>> start

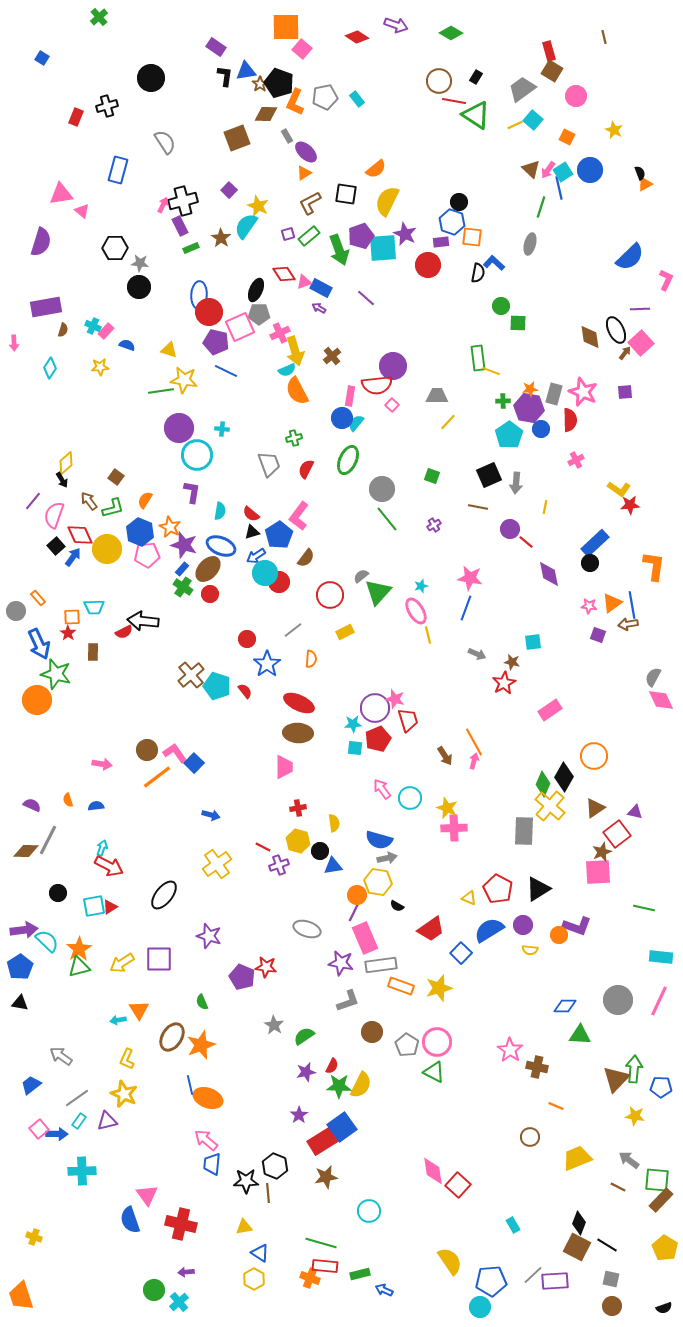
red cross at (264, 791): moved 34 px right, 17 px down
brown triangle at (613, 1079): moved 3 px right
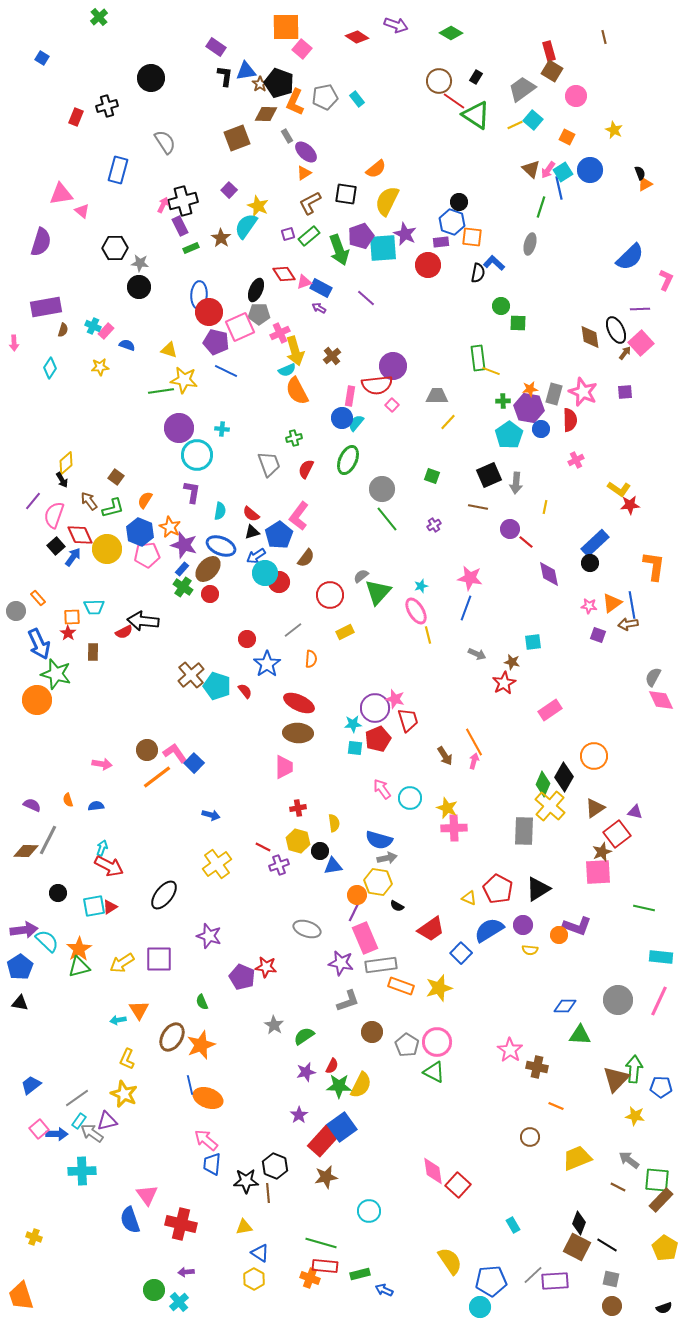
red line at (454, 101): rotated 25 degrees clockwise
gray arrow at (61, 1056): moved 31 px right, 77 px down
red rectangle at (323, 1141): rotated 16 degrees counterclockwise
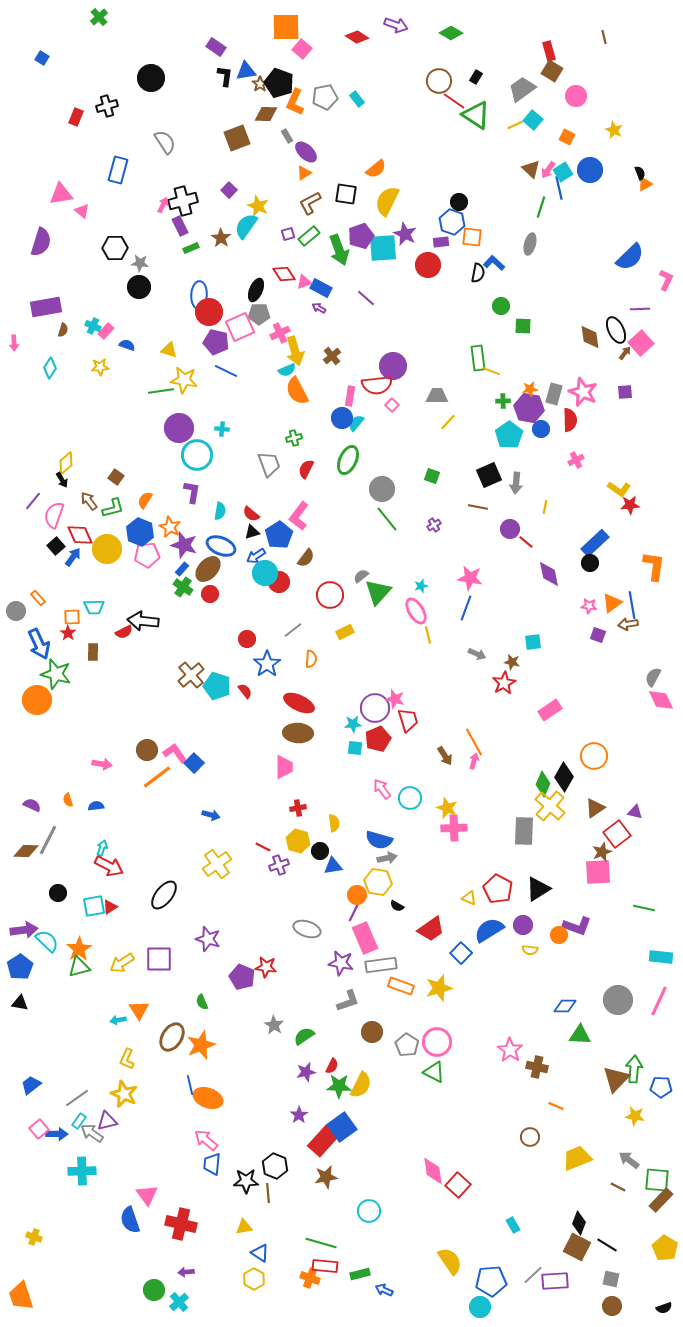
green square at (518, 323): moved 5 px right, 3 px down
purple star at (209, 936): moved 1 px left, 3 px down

>> end

What is needed
Pull every line describing a shape's movement or rotation out of the entries above and reproduce each one word for word, omitting the picture markers.

Written answer
red cross at (264, 791): moved 34 px right, 17 px down
brown triangle at (613, 1079): moved 3 px right
red line at (454, 101): rotated 25 degrees clockwise
gray arrow at (61, 1056): moved 31 px right, 77 px down
red rectangle at (323, 1141): rotated 16 degrees counterclockwise
green square at (518, 323): moved 5 px right, 3 px down
purple star at (209, 936): moved 1 px left, 3 px down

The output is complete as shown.